Source data:
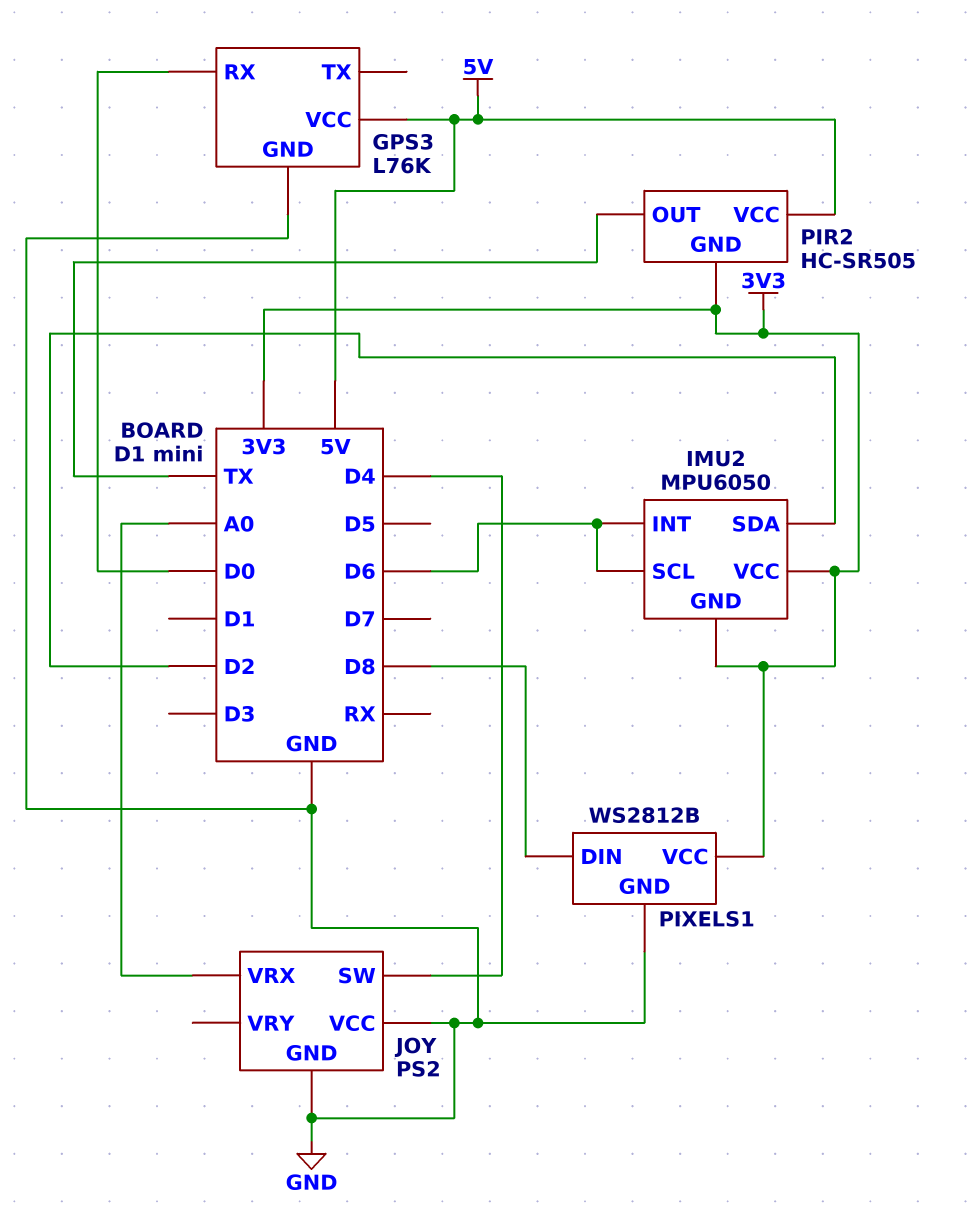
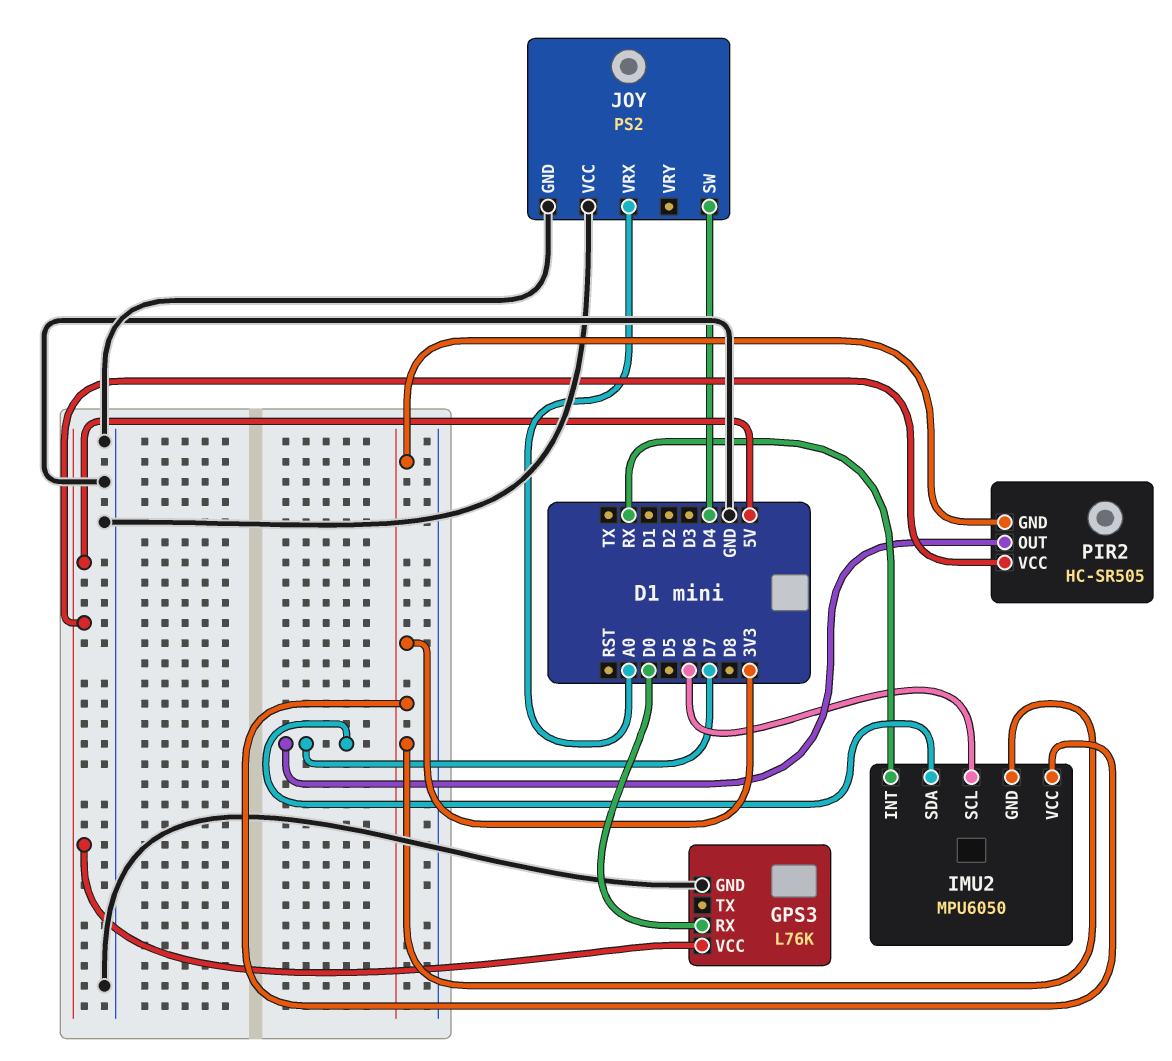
IMU2 pin INT: D6 -> RX
IMU2 pin SDA: D2 -> D7
PIR2 pin OUT: TX -> D7
PIXELS1: WS2812B -> none
PIXELS1 pin DIN: D8 -> none
PIXELS1 pin GND: GND -> none
PIXELS1 pin VCC: 3V3 -> none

• EXERCISE PROMPT
Only the pictures are to be omitted; the records above must otherwise be reproduced exactly.

• ANSWER FOR THIS EXERCISE
IMU2 pin INT: D6 -> RX
IMU2 pin SDA: D2 -> D7
PIR2 pin OUT: TX -> D7
PIXELS1: WS2812B -> none
PIXELS1 pin DIN: D8 -> none
PIXELS1 pin GND: GND -> none
PIXELS1 pin VCC: 3V3 -> none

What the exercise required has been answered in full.